EXERCISE DETAILS>
At the line that holds "(370, 616) = (370, 132): grey", start repeating, and keep going exactly through the final line of the material; include both ends and skip the pictures.

RECORDS SHOWN>

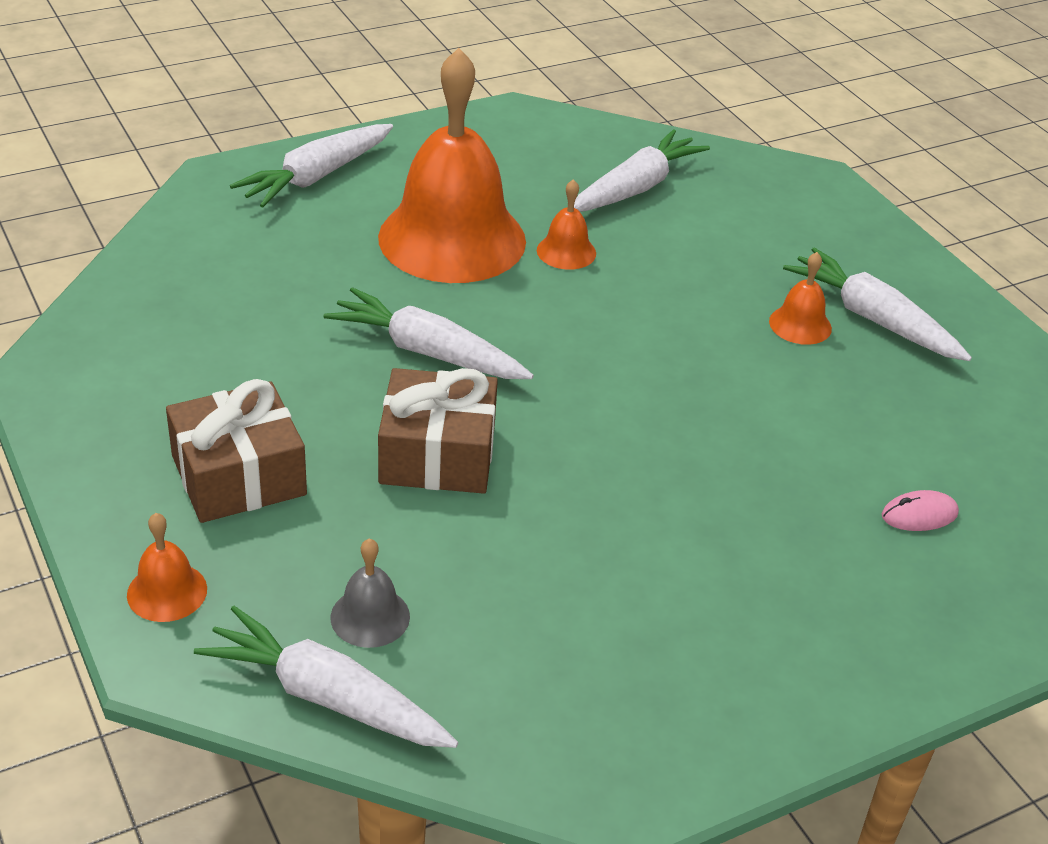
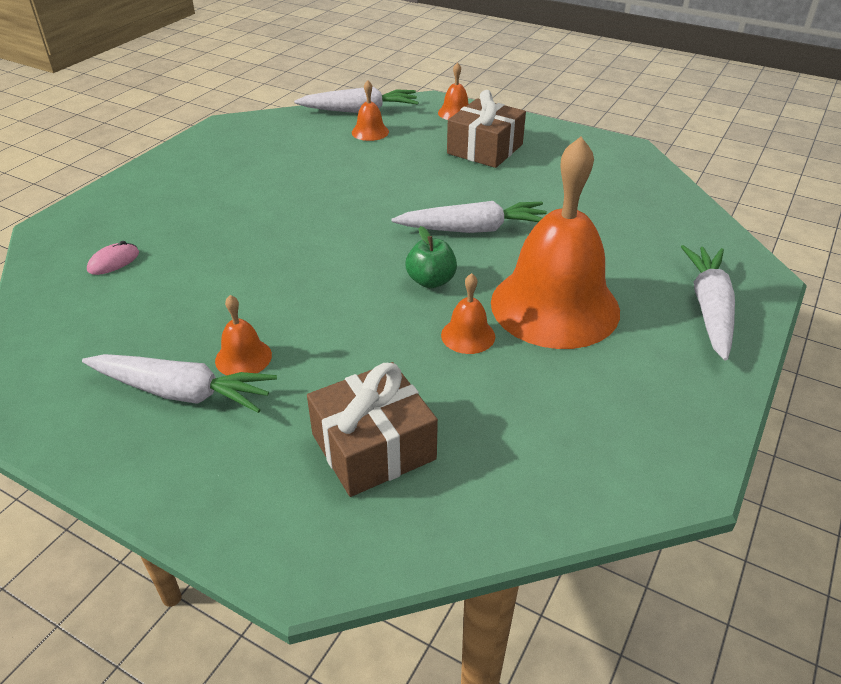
camera: 150 degrees right, 0 degrees up
(370, 616) = (370, 132): grey bell -> orange bell
(437, 454) = (408, 188): brown gift -> brown gift (373, 447)
(546, 315) = (431, 281): none -> green apple
(636, 187) = (478, 435): white carrot -> none

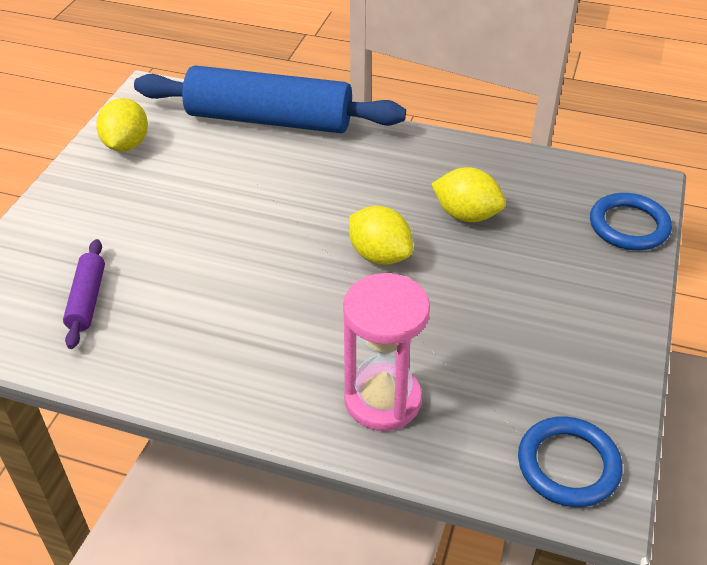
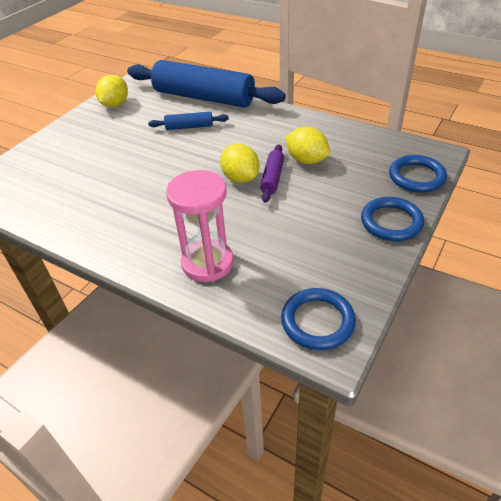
camera: 15 degrees right, 0 degrees up
(87, 300) = (55, 184): purple rolling pin -> purple rolling pin (272, 178)
(266, 175) = (189, 127): none -> blue rolling pin
(617, 301) = (391, 222): none -> blue ring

FINISHED TASK>
(370, 616) = (370, 132): grey bell -> orange bell
(437, 454) = (408, 188): brown gift -> brown gift (373, 447)
(546, 315) = (431, 281): none -> green apple
(636, 187) = (478, 435): white carrot -> none

camera: 15 degrees right, 0 degrees up
(87, 300) = (55, 184): purple rolling pin -> purple rolling pin (272, 178)
(266, 175) = (189, 127): none -> blue rolling pin
(617, 301) = (391, 222): none -> blue ring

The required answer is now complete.